About this task
When you reach the line with "# camera: 15 degrees right, 25 degrees down" in the listing below, transcribe it and each line after it up to and including the line with "439, 409, 469)", exactly and with nothing else.

Data section
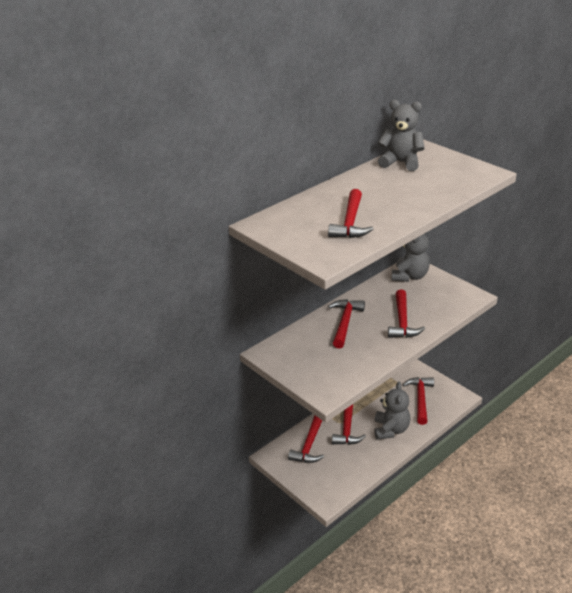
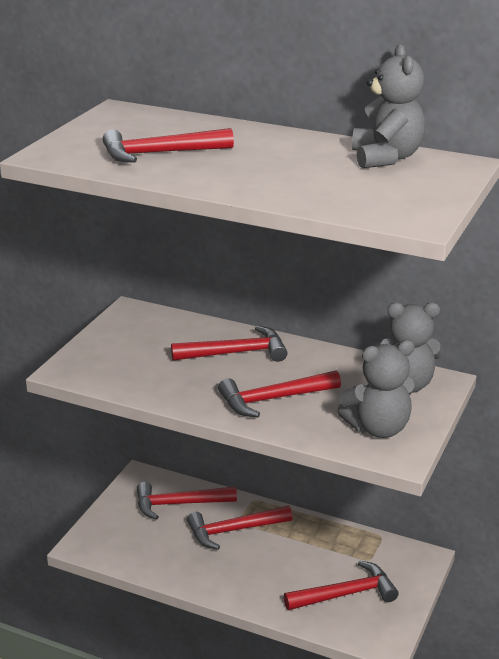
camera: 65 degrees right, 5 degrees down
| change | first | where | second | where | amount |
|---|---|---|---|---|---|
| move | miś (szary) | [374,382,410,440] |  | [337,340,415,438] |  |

* * *

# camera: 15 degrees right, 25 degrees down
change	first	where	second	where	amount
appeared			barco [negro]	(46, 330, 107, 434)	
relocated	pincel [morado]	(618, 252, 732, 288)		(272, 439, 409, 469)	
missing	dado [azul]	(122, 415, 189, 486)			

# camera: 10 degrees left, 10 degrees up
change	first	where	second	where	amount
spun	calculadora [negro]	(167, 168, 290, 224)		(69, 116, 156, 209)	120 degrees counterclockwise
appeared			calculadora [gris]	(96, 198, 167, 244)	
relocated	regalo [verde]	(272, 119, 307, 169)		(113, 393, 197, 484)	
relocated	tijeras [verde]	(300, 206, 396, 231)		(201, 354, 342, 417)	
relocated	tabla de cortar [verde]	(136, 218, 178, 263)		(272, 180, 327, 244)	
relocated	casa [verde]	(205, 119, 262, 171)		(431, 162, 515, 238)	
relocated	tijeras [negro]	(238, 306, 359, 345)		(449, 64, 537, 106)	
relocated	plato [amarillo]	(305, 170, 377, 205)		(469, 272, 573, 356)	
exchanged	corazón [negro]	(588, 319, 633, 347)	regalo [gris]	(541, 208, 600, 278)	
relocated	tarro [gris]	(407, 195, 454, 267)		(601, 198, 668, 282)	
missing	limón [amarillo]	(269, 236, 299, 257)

Output of the task
# camera: 15 degrees right, 25 degrees down
change	first	where	second	where	amount
appeared			barco [negro]	(46, 330, 107, 434)	
relocated	pincel [morado]	(618, 252, 732, 288)		(272, 439, 409, 469)	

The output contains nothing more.